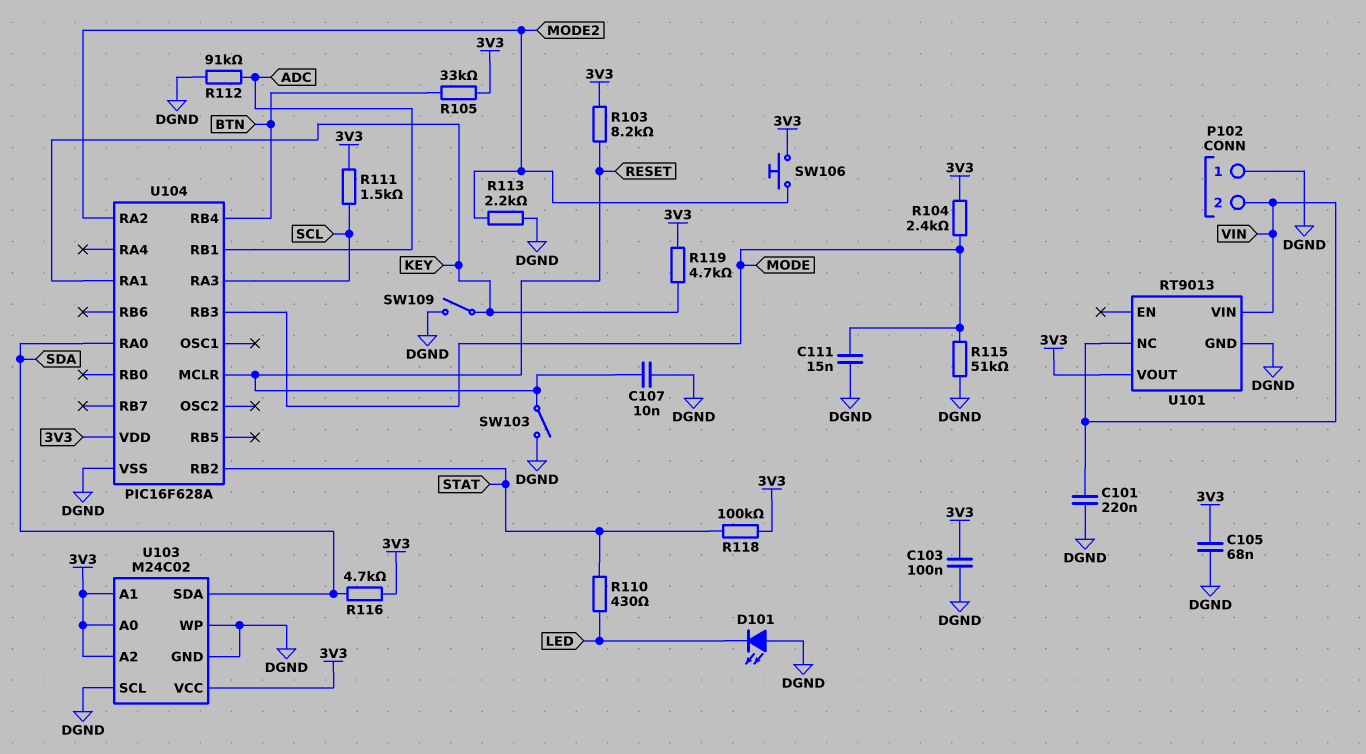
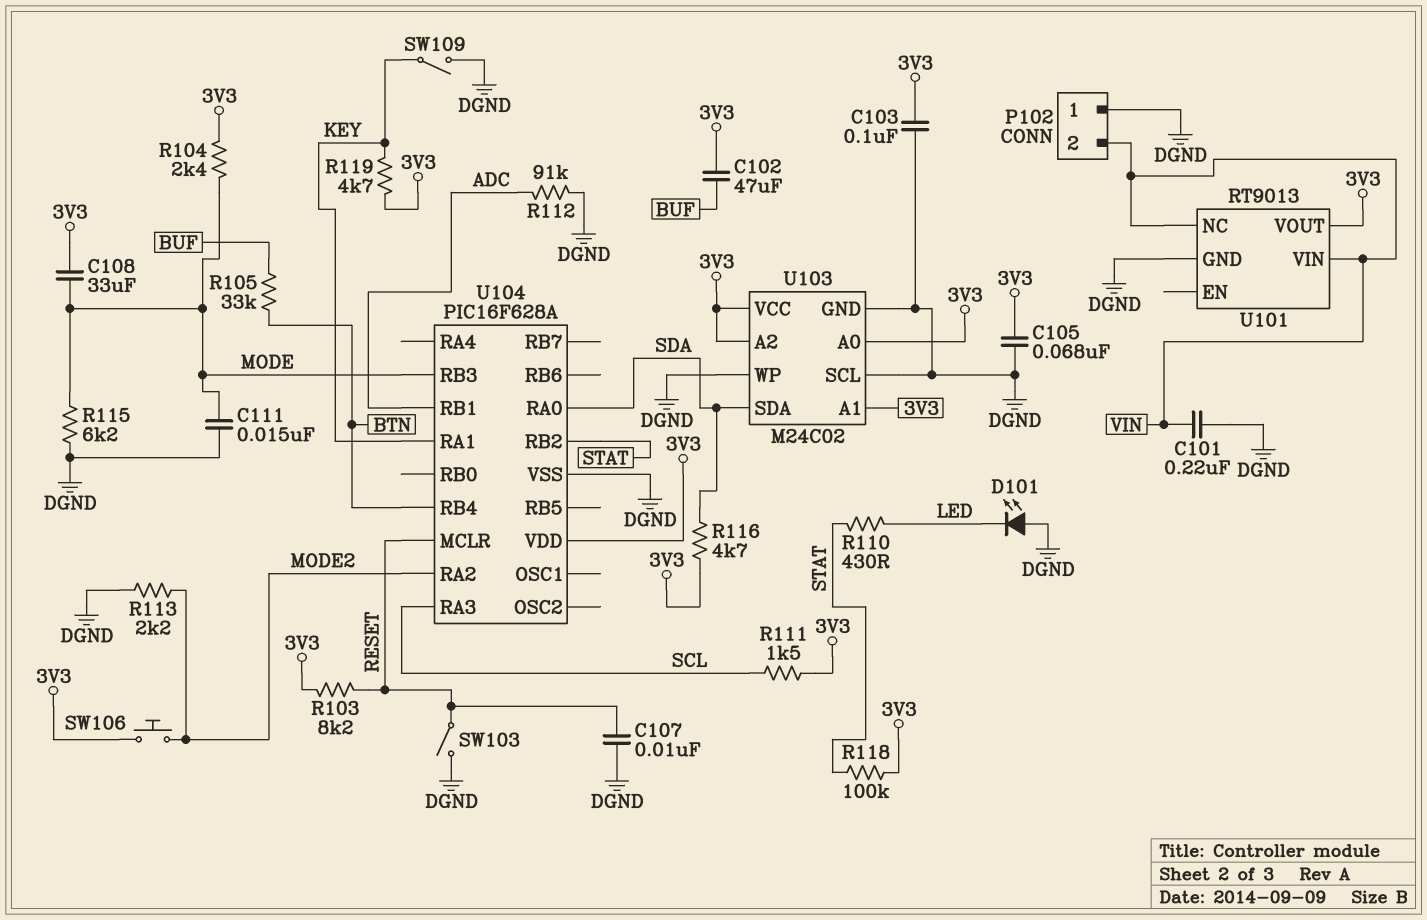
C102: none -> 47uF (3V3, BUF)
C108: none -> 33uF (3V3, MODE)
R105: 33k (3V3, BTN) -> 33k (BTN, BUF)
R115: 51k (DGND, MODE) -> 6.2k (DGND, MODE)

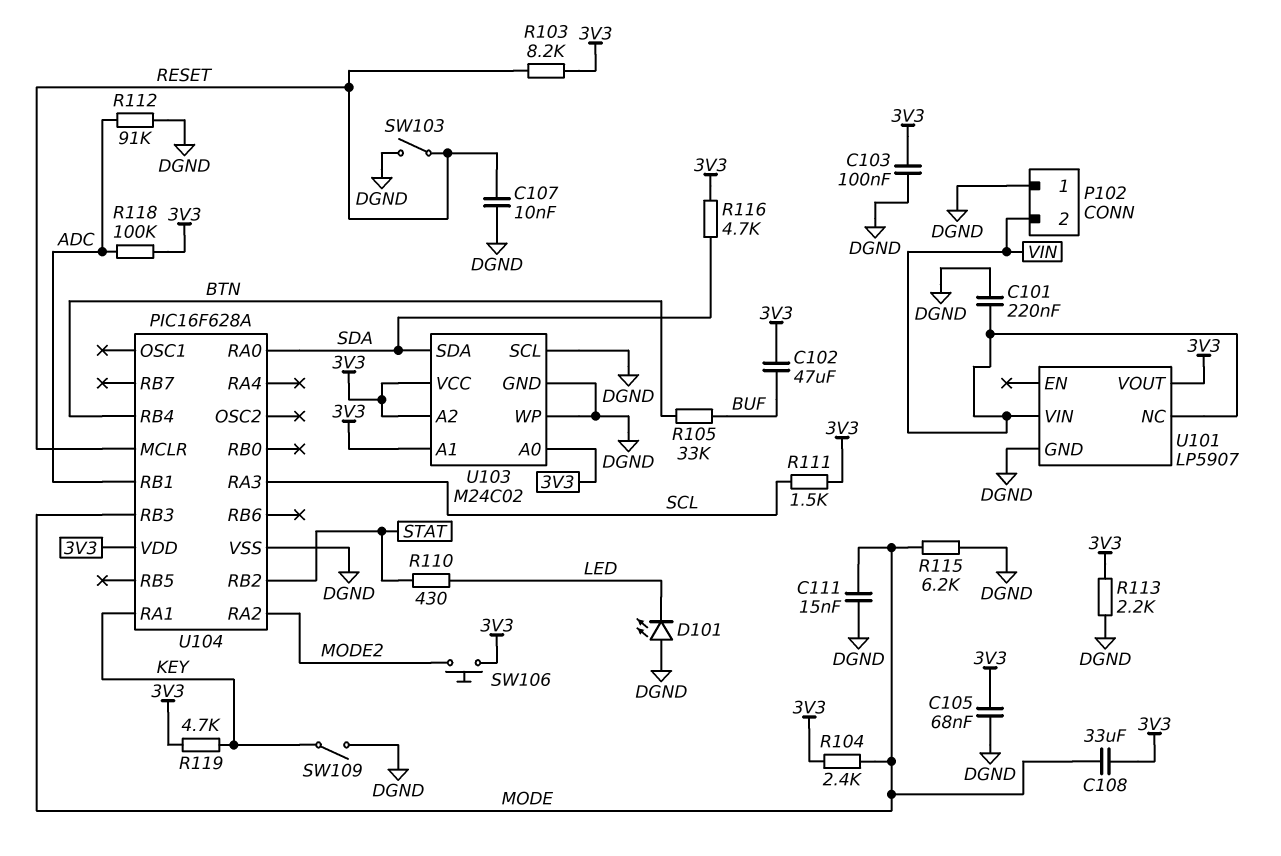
R113: 2.2k (DGND, MODE2) -> 2.2k (3V3, DGND)
R118: 100k (3V3, STAT) -> 100k (3V3, ADC)
U101: RT9013 -> LP5907

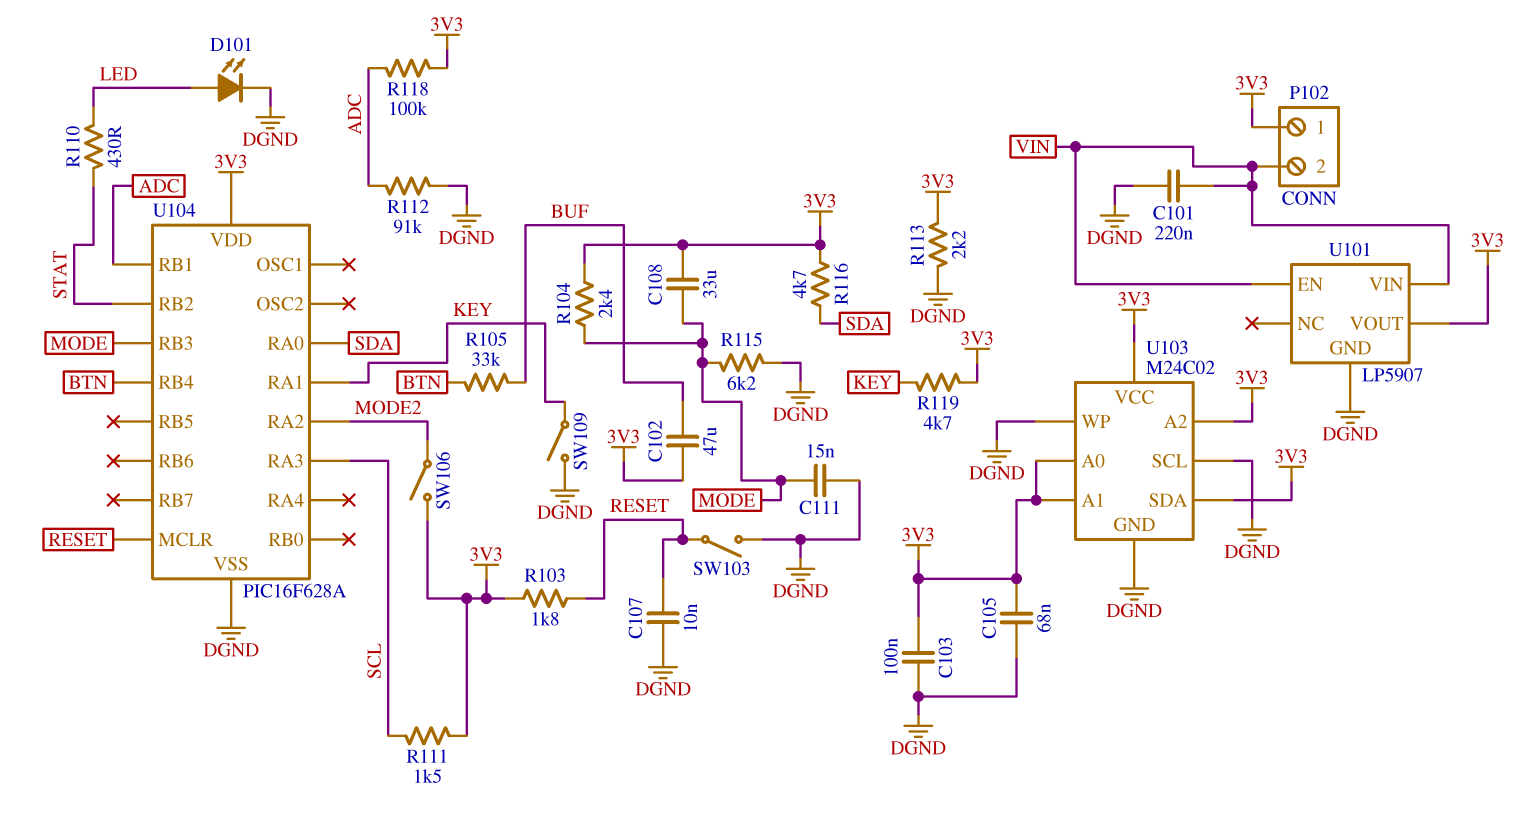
D101: LED (A DGND, K LED) -> LED (A LED, K DGND)
P102 pin 1: DGND -> 3V3
R103: 8.2k (3V3, RESET) -> 1.8k (3V3, RESET)
SW106: button (3V3, MODE2) -> switch (3V3, MODE2)
U101 pin EN: none -> VIN
U101 pin NC: VIN -> none
U103 pin SDA: SDA -> 3V3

### Problem statement
Lines holding the string "DGND" are the answer; copy each one from the listing above.

### Reply to the task
R115: 51k (DGND, MODE) -> 6.2k (DGND, MODE)
R113: 2.2k (DGND, MODE2) -> 2.2k (3V3, DGND)
D101: LED (A DGND, K LED) -> LED (A LED, K DGND)
P102 pin 1: DGND -> 3V3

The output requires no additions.